Directions for this task
In the records below, the line with "blue bowling pin: 1 -> 2" opens the range and the line with "purple boat: 9 -> 8" closes it; print that range exactly and nothing else.
+++ Extracted material
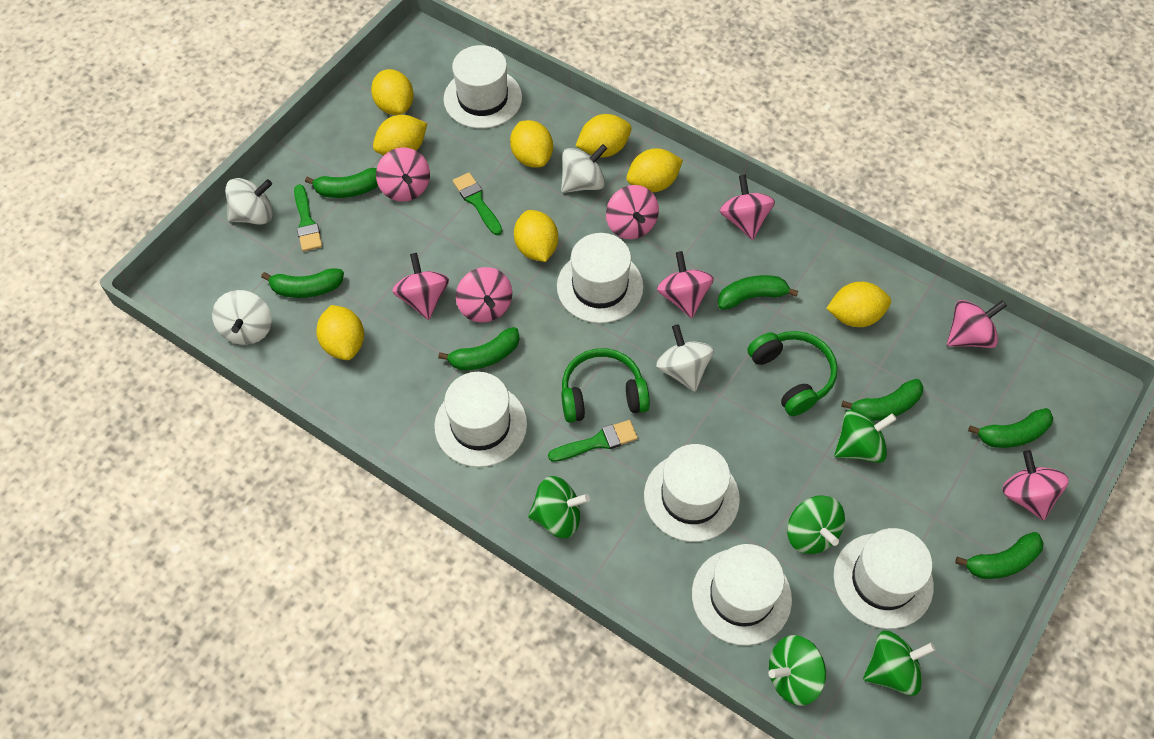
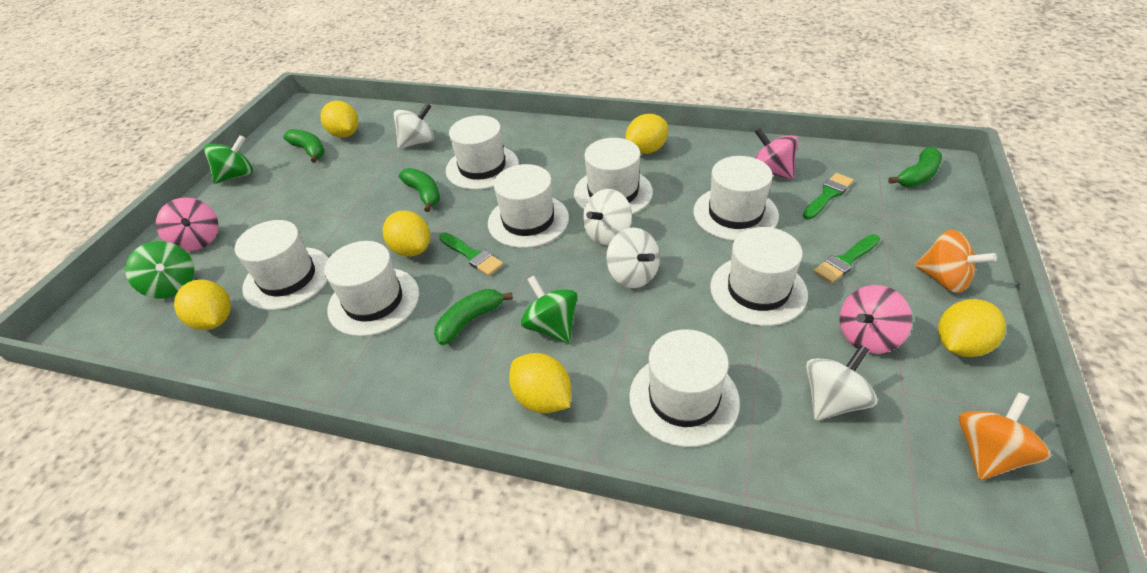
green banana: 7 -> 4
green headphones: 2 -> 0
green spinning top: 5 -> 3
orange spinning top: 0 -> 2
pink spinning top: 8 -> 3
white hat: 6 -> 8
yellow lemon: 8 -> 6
++++++
+++ Extracted material
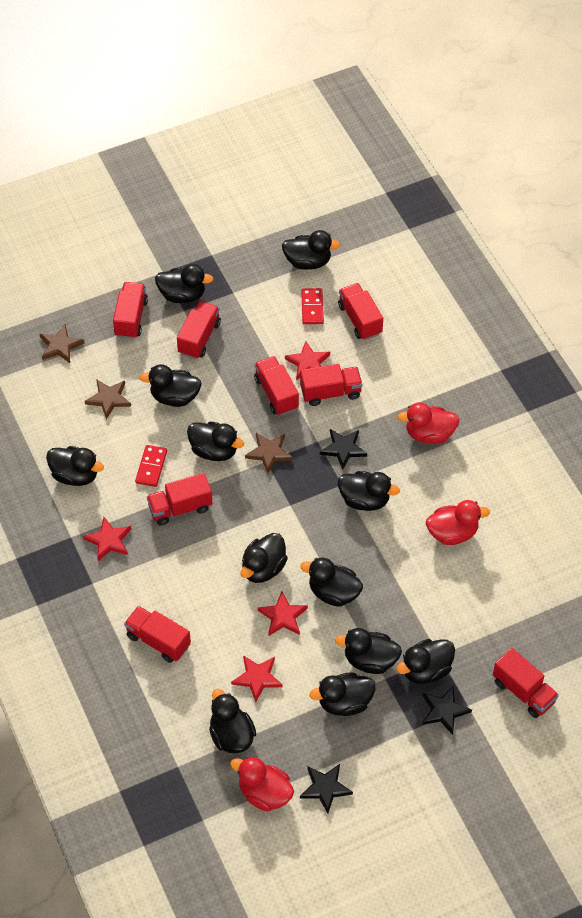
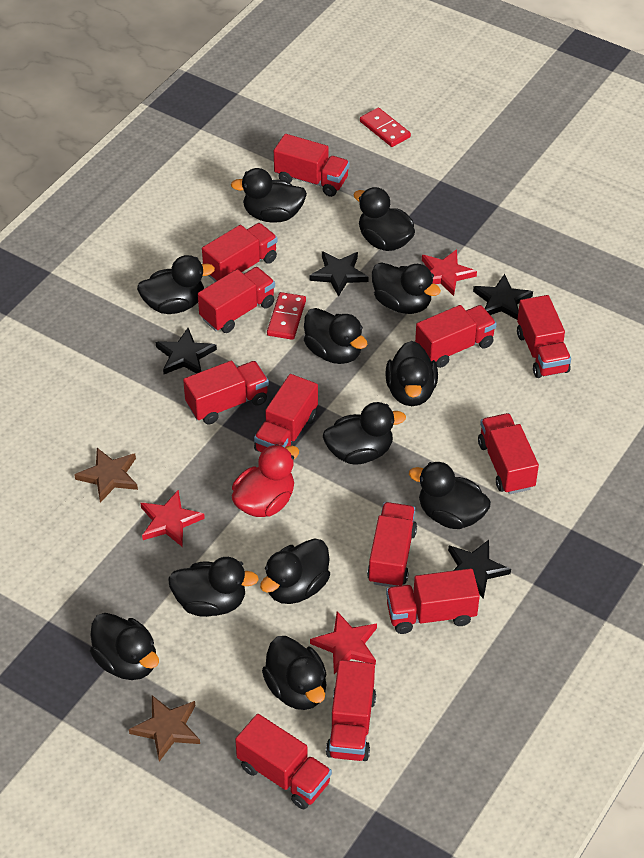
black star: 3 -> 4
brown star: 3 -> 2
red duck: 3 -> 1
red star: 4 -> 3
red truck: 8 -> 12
++++++
+++ Extracted material
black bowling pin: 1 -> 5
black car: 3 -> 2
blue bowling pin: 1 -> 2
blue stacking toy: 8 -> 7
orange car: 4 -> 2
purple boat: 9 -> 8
++++++
Exercise answer
blue bowling pin: 1 -> 2
blue stacking toy: 8 -> 7
orange car: 4 -> 2
purple boat: 9 -> 8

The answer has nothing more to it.